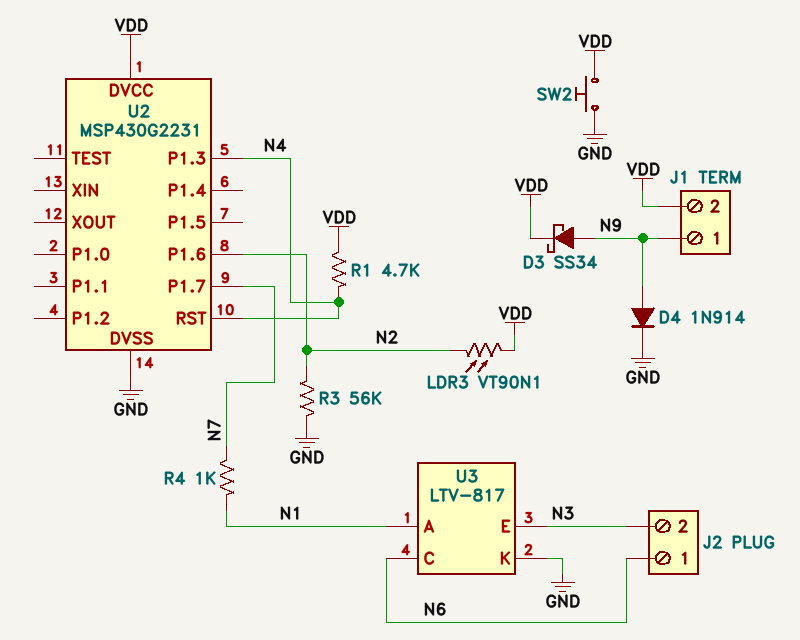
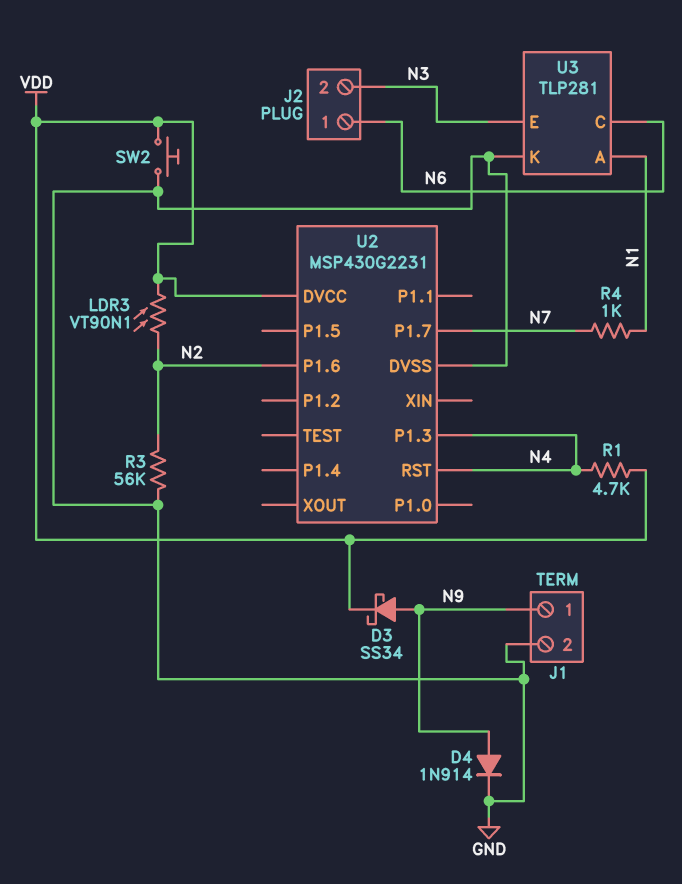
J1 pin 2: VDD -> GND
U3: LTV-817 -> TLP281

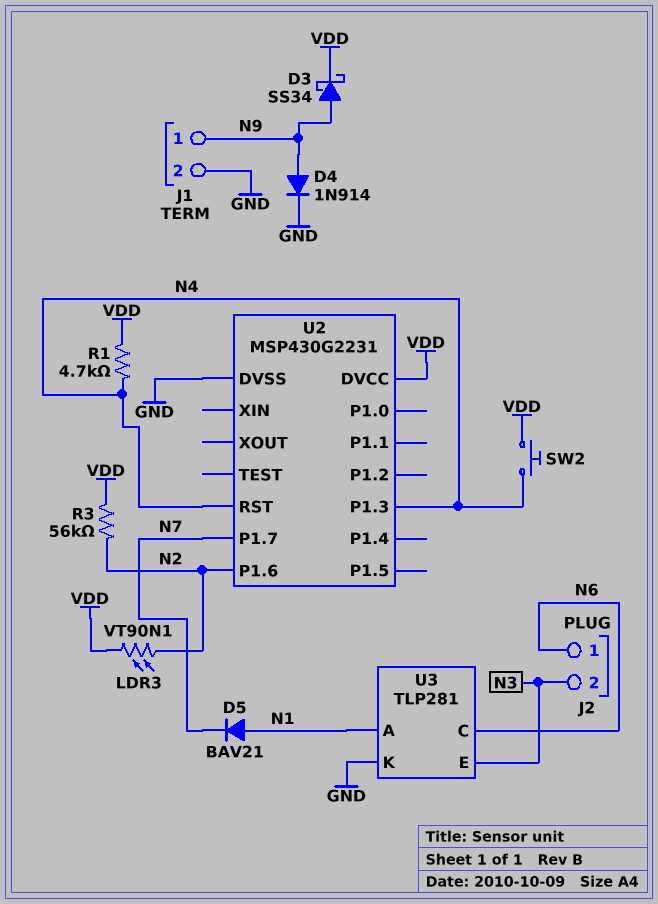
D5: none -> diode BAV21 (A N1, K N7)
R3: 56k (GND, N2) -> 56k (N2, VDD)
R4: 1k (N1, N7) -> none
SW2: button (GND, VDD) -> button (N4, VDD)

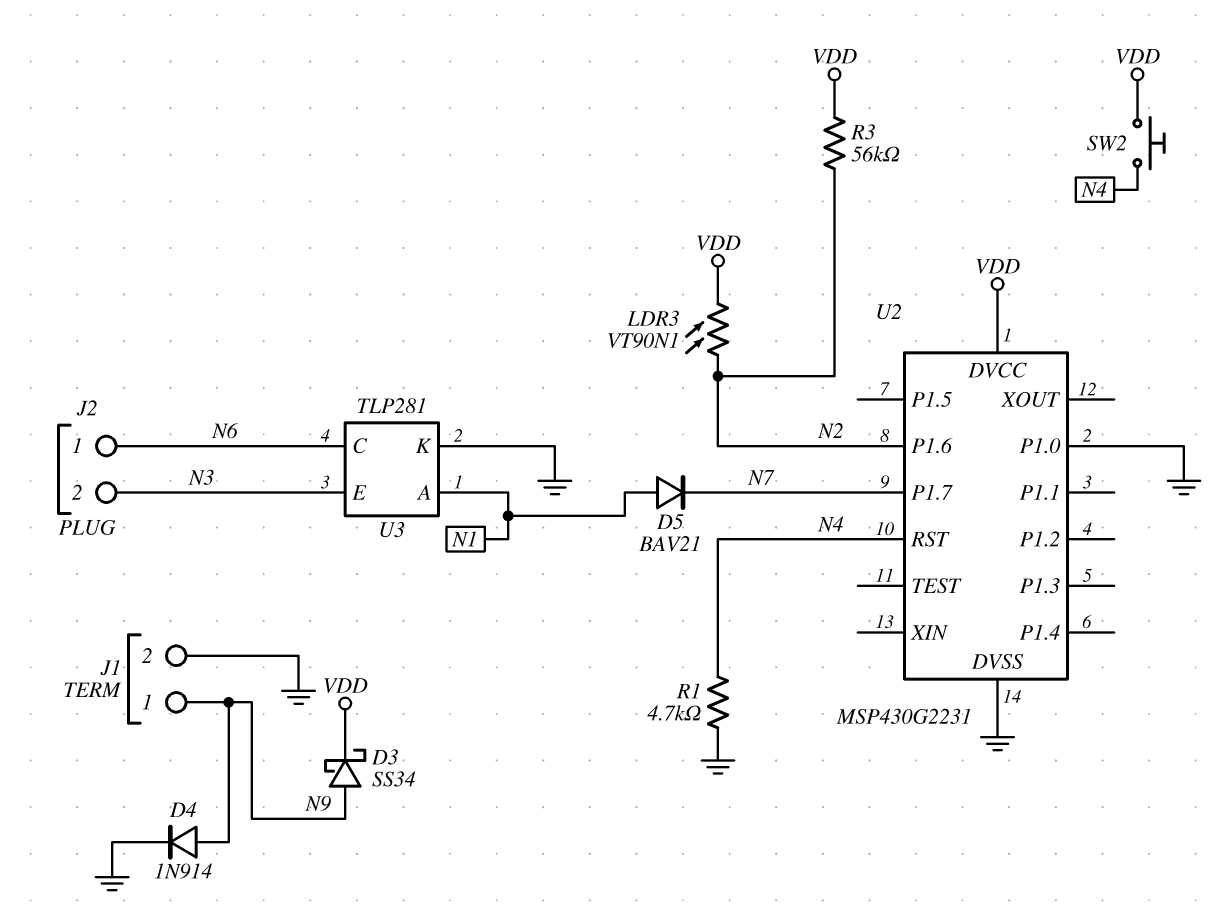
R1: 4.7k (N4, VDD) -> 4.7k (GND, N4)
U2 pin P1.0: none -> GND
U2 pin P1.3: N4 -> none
==
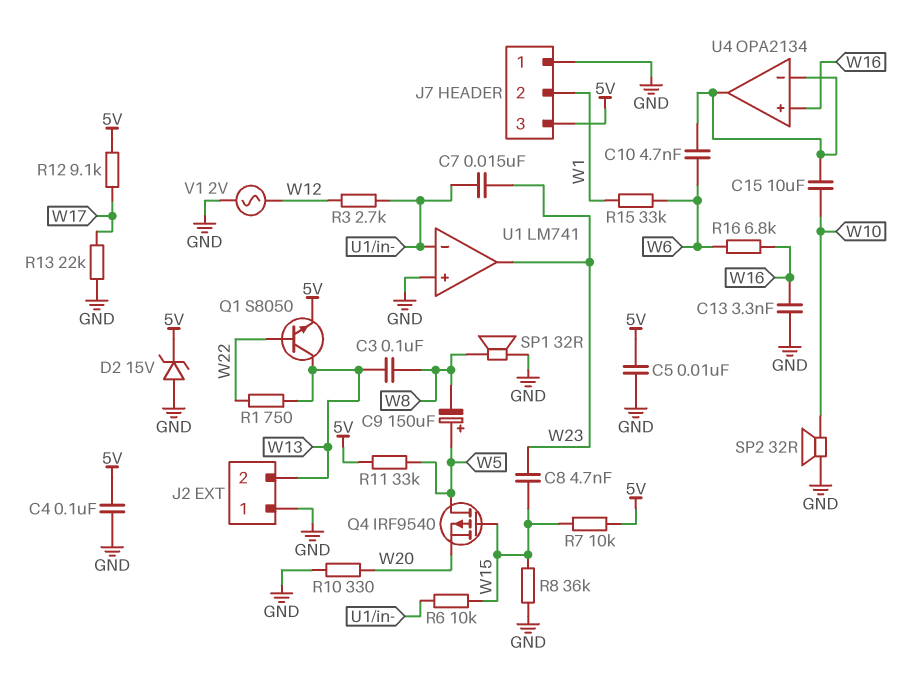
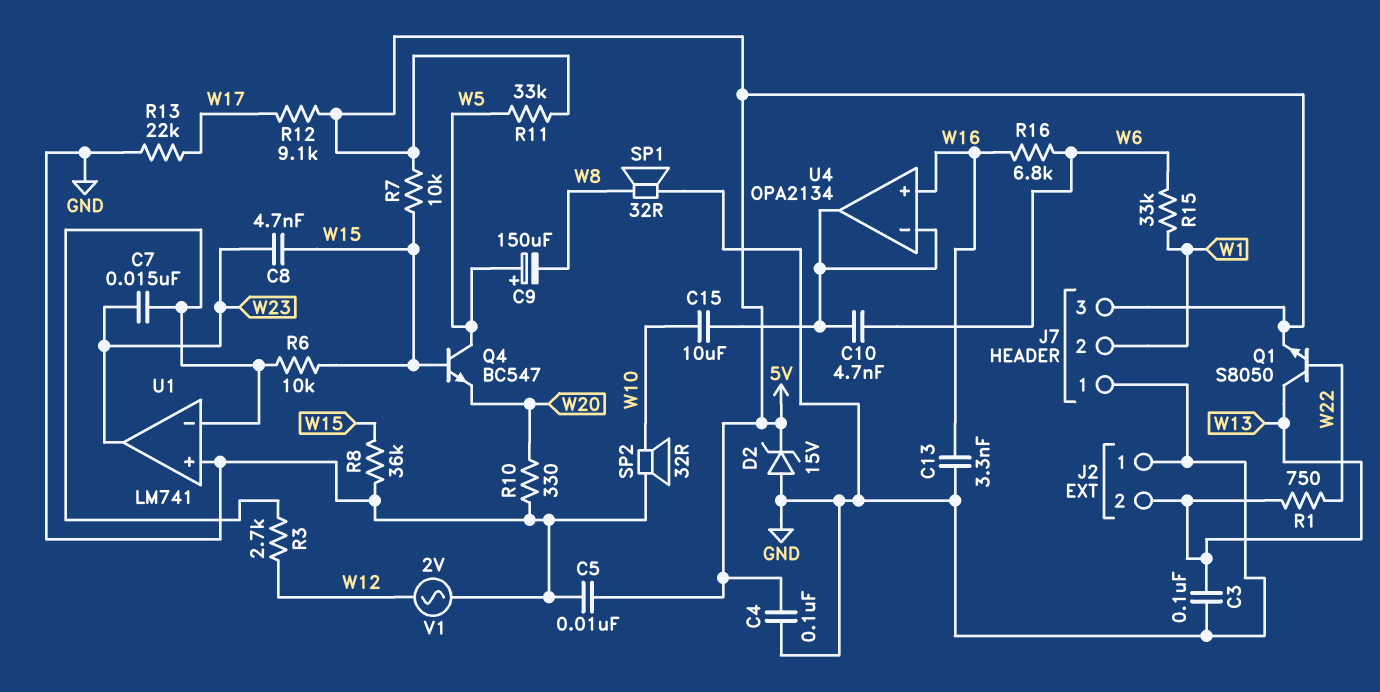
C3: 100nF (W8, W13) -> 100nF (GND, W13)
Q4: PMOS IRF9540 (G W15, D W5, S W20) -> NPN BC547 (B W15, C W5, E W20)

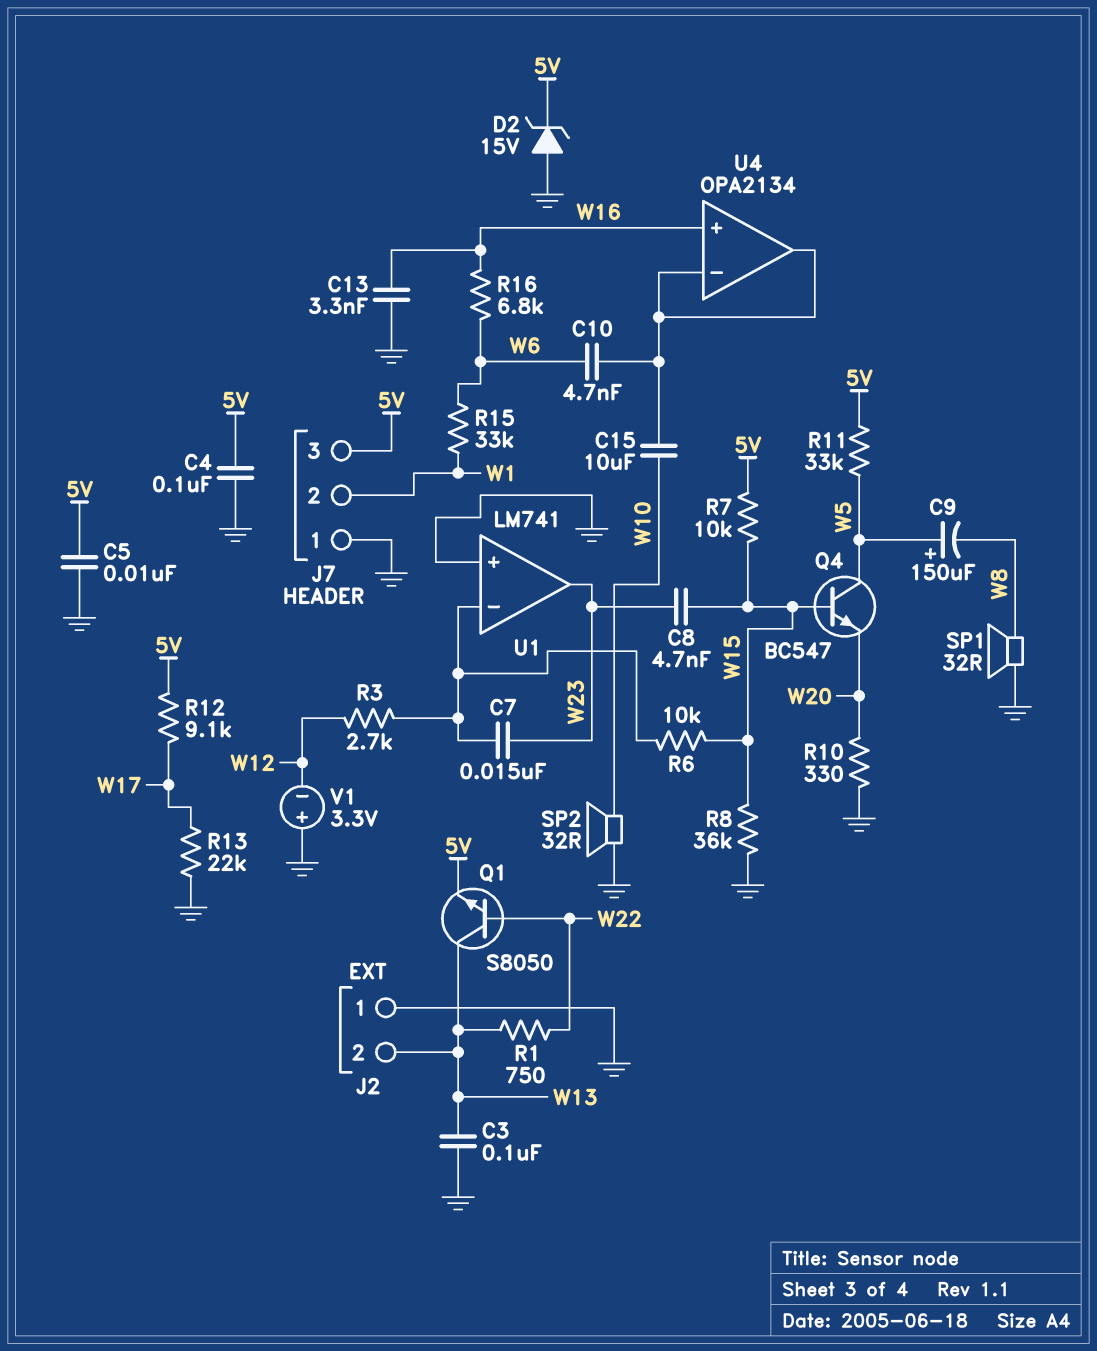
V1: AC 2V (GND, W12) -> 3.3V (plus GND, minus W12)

▶ **Exercise goal**
Working through the data above, find every line holding "none" and copy it.

▶ **Result for this exercise**
D5: none -> diode BAV21 (A N1, K N7)
R4: 1k (N1, N7) -> none
U2 pin P1.0: none -> GND
U2 pin P1.3: N4 -> none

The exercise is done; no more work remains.